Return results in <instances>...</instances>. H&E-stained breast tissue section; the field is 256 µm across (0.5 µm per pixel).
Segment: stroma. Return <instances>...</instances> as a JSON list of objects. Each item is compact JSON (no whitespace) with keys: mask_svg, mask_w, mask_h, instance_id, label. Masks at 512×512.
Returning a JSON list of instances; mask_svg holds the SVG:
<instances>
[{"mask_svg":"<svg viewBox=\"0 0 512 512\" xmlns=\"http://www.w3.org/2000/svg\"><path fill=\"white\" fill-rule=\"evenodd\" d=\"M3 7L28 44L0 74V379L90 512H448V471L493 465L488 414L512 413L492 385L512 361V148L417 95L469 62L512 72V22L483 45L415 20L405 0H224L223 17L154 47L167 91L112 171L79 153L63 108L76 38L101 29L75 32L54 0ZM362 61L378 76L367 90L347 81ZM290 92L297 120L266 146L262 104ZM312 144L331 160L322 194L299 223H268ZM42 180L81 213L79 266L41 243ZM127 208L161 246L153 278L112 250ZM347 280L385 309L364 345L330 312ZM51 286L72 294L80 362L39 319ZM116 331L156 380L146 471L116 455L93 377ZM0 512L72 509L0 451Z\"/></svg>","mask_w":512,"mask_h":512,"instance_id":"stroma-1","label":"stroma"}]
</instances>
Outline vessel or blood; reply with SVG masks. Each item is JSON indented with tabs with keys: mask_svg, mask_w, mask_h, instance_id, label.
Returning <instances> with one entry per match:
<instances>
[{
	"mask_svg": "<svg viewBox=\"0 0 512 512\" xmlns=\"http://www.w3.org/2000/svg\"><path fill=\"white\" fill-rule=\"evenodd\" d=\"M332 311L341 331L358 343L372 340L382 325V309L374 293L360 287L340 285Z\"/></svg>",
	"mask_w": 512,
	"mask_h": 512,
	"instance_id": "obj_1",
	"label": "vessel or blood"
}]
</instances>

______

Request »
All the data must be duplicated exactly, with nothing added or removed.

Response for this exercise »
Return results in <instances>...</instances>. H&E-stained breast tissue section; the field is 256 µm across (0.5 µm per pixel).
Segment: stroma. Return <instances>...</instances> as a JSON list of objects. Each item is compact JSON (no whitespace) with keys: mask_svg, mask_w, mask_h, instance_id, label. Masks at 512×512.
Returning a JSON list of instances; mask_svg holds the SVG:
<instances>
[{"mask_svg":"<svg viewBox=\"0 0 512 512\" xmlns=\"http://www.w3.org/2000/svg\"><path fill=\"white\" fill-rule=\"evenodd\" d=\"M3 7L28 44L0 74V379L90 512H448V471L493 465L488 414L512 413L492 385L512 361V148L417 95L469 62L512 72V22L483 45L415 20L405 0H224L223 17L154 47L167 91L112 171L79 153L63 108L76 38L101 29L75 32L54 0ZM362 61L378 76L367 90L347 81ZM290 92L297 120L266 146L262 104ZM312 144L331 160L322 194L299 223H268ZM42 180L81 213L79 266L41 243ZM127 208L161 246L153 278L112 250ZM347 280L385 309L364 345L330 312ZM51 286L72 294L80 362L39 319ZM116 331L156 380L146 471L116 455L93 377ZM0 512L72 509L0 451Z\"/></svg>","mask_w":512,"mask_h":512,"instance_id":"stroma-1","label":"stroma"}]
</instances>
Outline vessel or blood; reply with SVG masks. Each item is JSON indented with tabs with keys: mask_svg, mask_w, mask_h, instance_id, label.
Returning <instances> with one entry per match:
<instances>
[{
	"mask_svg": "<svg viewBox=\"0 0 512 512\" xmlns=\"http://www.w3.org/2000/svg\"><path fill=\"white\" fill-rule=\"evenodd\" d=\"M332 311L341 331L358 343L372 340L382 325V309L374 293L360 287L340 285Z\"/></svg>",
	"mask_w": 512,
	"mask_h": 512,
	"instance_id": "obj_1",
	"label": "vessel or blood"
}]
</instances>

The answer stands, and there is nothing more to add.